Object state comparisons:
□ □ □ □ □
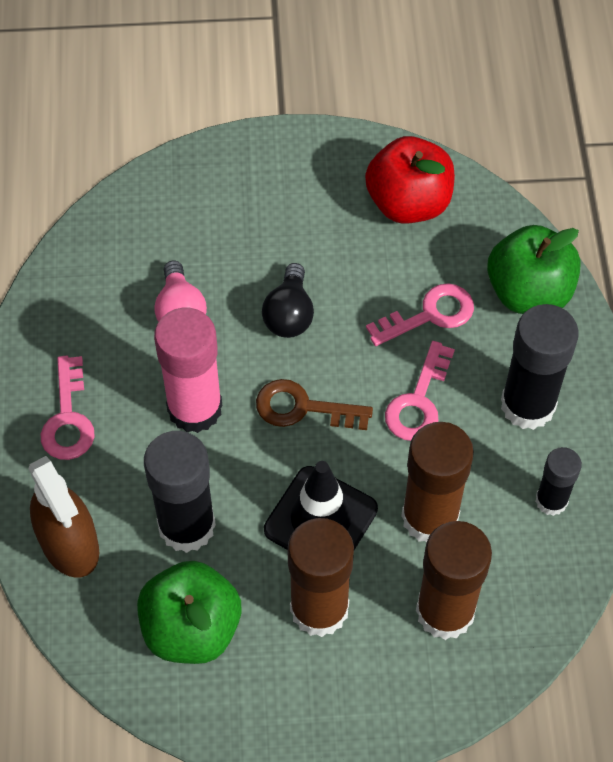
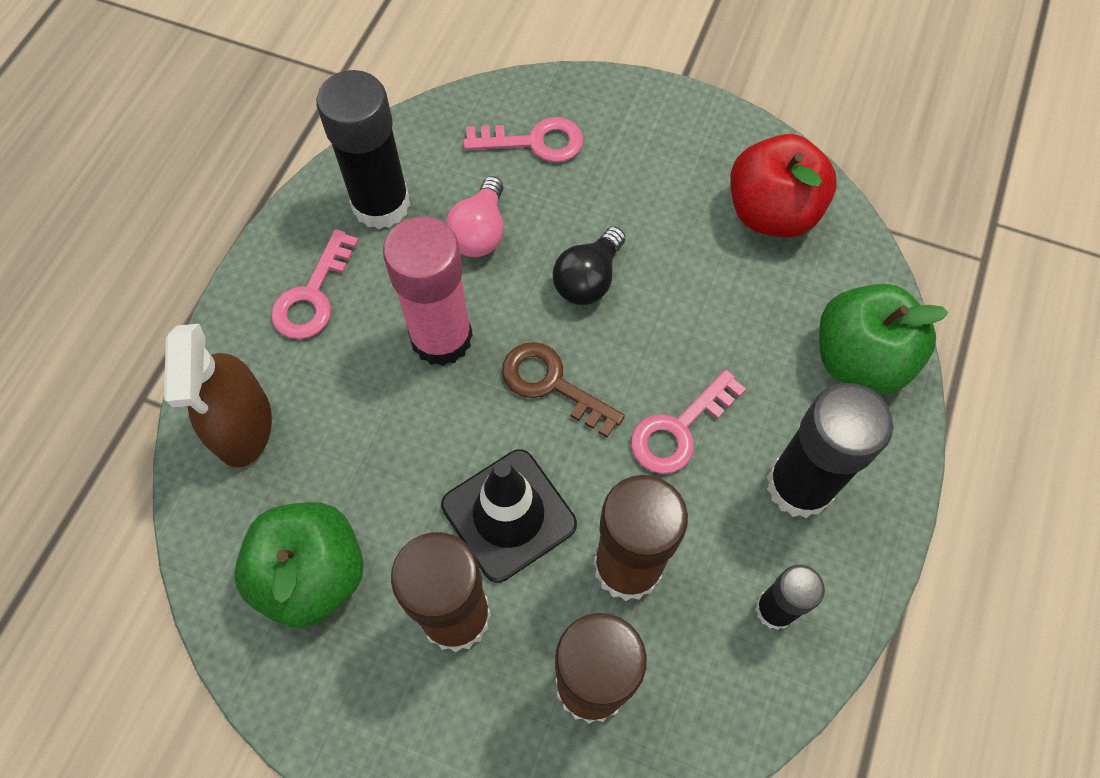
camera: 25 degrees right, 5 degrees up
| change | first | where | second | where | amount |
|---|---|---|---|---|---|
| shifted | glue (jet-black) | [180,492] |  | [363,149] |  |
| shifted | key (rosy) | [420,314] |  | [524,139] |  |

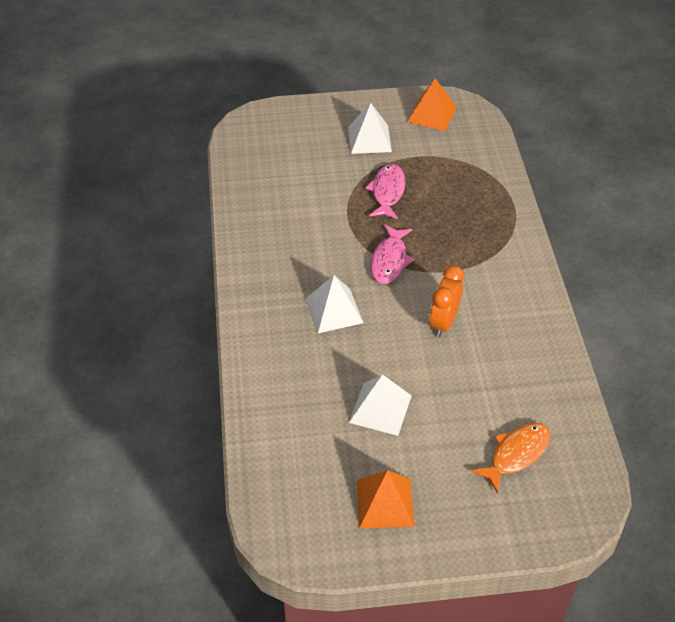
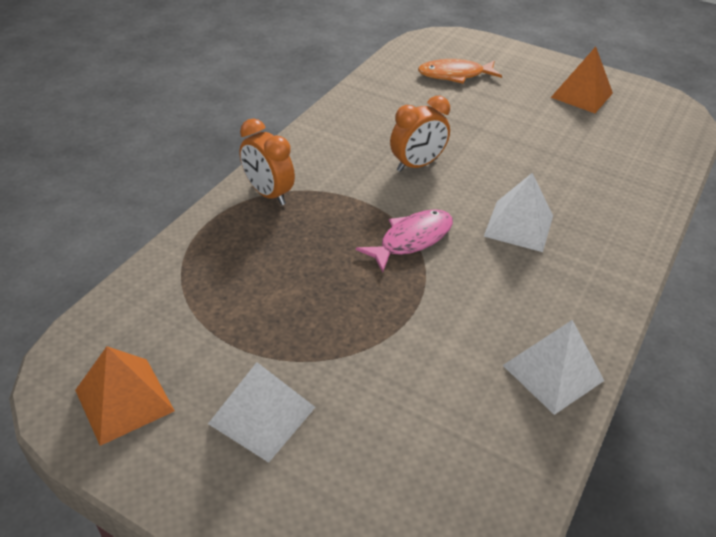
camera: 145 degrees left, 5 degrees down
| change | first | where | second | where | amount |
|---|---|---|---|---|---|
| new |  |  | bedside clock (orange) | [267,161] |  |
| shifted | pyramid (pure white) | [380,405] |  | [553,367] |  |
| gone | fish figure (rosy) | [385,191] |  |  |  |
□ □ □ □ □
**What the exercise asks:**
Using the data above, copy each line that contains "degrees".

**Answer to the problem:**
camera: 25 degrees right, 5 degrees up
camera: 145 degrees left, 5 degrees down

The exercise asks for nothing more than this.